Exercise instructions: Type out the listing below exactly. Pictures stay out of it.

Supplied data:
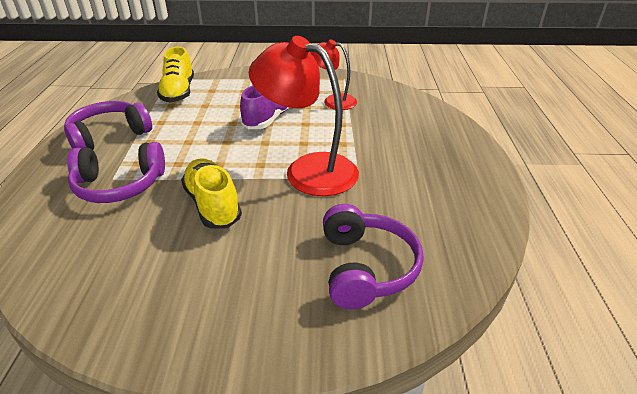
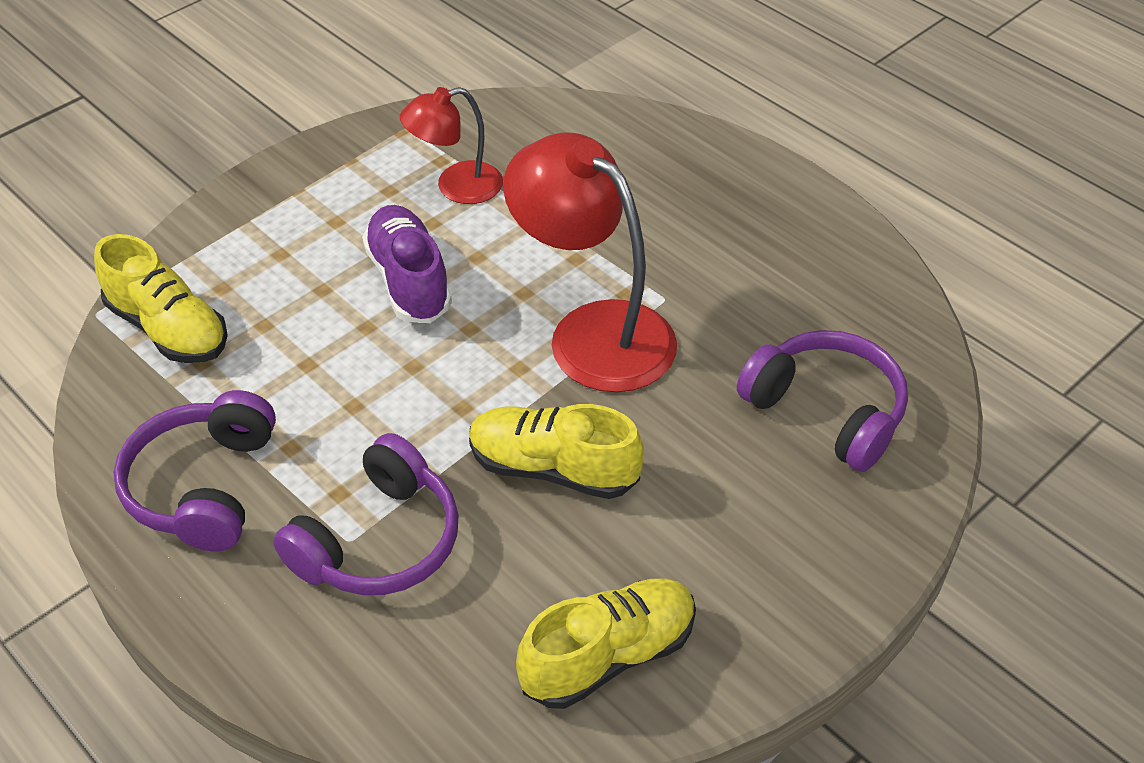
camera: 45 degrees left, 10 degrees up
red lamp [249,36,359,196] -> red lamp turned 60 degrees clockwise [503,133,677,392]
none -> yellow shoe [516,578,696,709]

Result of this task:
camera: 45 degrees left, 10 degrees up
red lamp [249,36,359,196] -> red lamp turned 60 degrees clockwise [503,133,677,392]
none -> yellow shoe [516,578,696,709]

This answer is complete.